→ **WHAT TO PRODUCE**: Pull out each line below that contains the word "Which". Capitalization must match.

-----

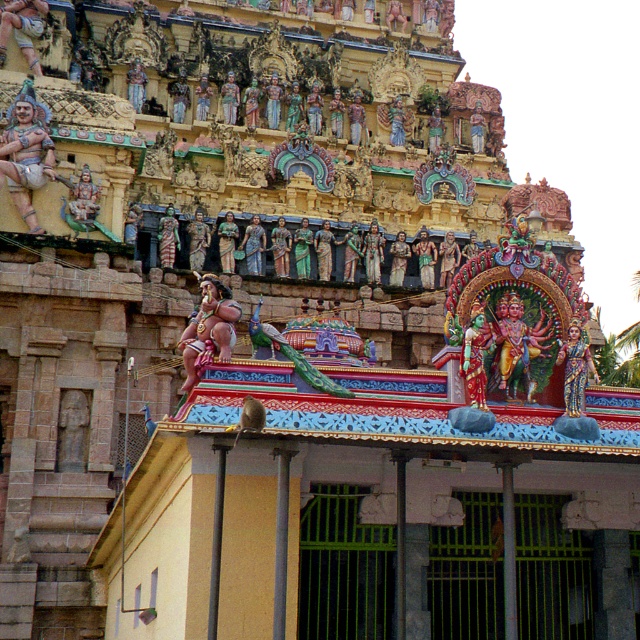
Can you confirm if golden polished statue at center is shorter than polished bronze statue at center?

No.

Does golden polished statue at center have a greater width compared to polished bronze statue at center?

Yes, golden polished statue at center is wider than polished bronze statue at center.

You are a GUI agent. You are given a task and a screenshot of the screen. Output one action in this format:
    pyautogui.click(x=<x>, y=<y>)
    Task: Click on the golden polished statue at center
    Image resolution: width=640 pixels, height=640 pixels.
    Given the screenshot: What is the action you would take?
    pyautogui.click(x=209, y=328)

Where is `golden polished statue at center`? The width and height of the screenshot is (640, 640). golden polished statue at center is located at coordinates (209, 328).

Can you confirm if glossy painted statue at center is taller than polished bronze statue at center?

Yes.

Who is lower down, glossy painted statue at center or polished bronze statue at center?

glossy painted statue at center

Identify the location of glossy painted statue at center. (518, 333).

Where is `glossy painted statue at center`? This screenshot has height=640, width=640. glossy painted statue at center is located at coordinates (518, 333).

Can you confirm if golden polished statue at center is shorter than golden painted statue at center?

No.

Which of these two, golden polished statue at center or golden painted statue at center, stands taller?

golden polished statue at center

This screenshot has width=640, height=640. What do you see at coordinates (209, 328) in the screenshot?
I see `golden polished statue at center` at bounding box center [209, 328].

This screenshot has width=640, height=640. In order to click on golden polished statue at center in this screenshot , I will do `click(209, 328)`.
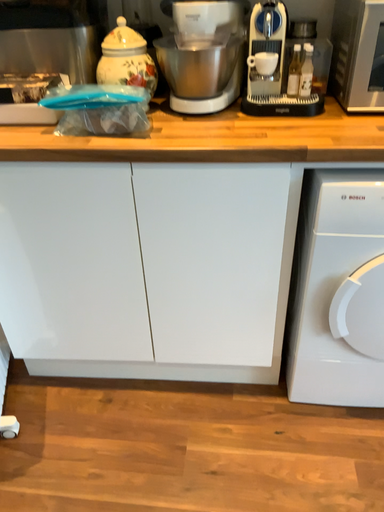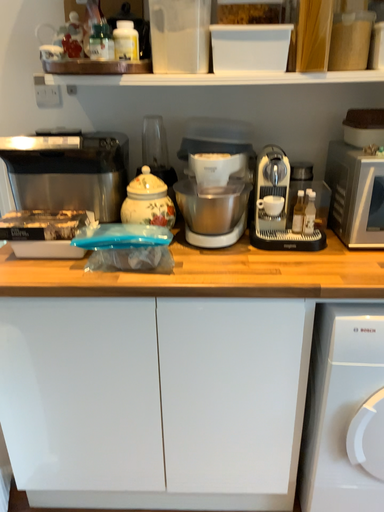
Question: Which way did the camera rotate in the video?

Choices:
 (A) rotated downward
 (B) rotated upward

Answer: (B)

-----

→ **TASK RESPONSE**:
Which of these two, golden polished statue at center or golden painted statue at center, stands taller?
Question: Which way did the camera rotate in the video?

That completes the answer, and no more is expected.